▶ **EXERCISE BRIEF**
Word for word and without images, reproduce the listing that follows.

▶ **DATA EXCERPT**
○ ○ ○ ○ ○ ○ ○

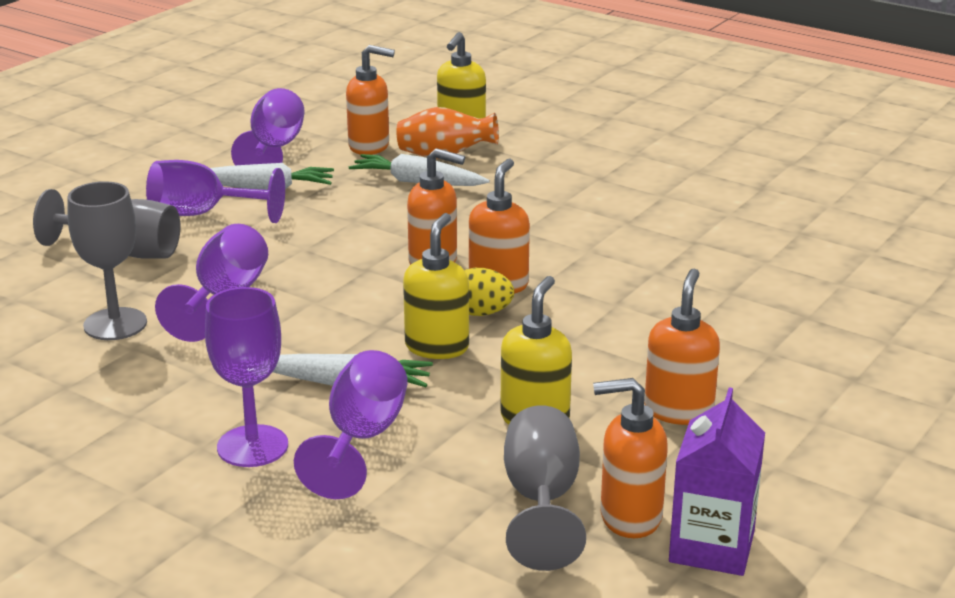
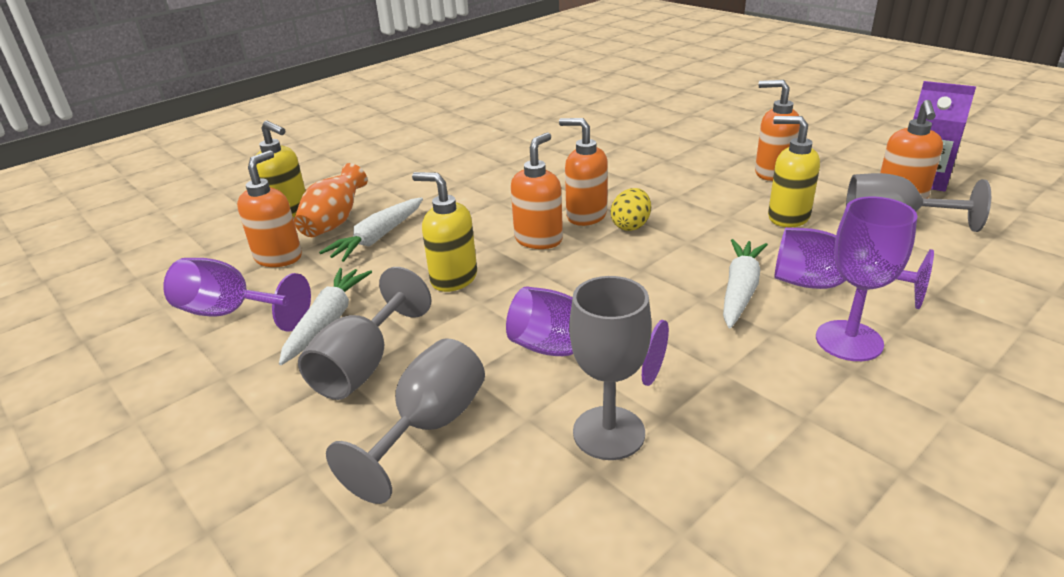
camera: 75 degrees left, 5 degrees up
(203, 214) = (363, 366): purple goblet -> grey goblet
(437, 347) = (682, 246): yellow soap dispenser -> yellow soap dispenser (453, 279)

○ ○ ○ ○ ○ ○ ○

▶ **EXERCISE RESPONSE**
camera: 75 degrees left, 5 degrees up
(203, 214) = (363, 366): purple goblet -> grey goblet
(437, 347) = (682, 246): yellow soap dispenser -> yellow soap dispenser (453, 279)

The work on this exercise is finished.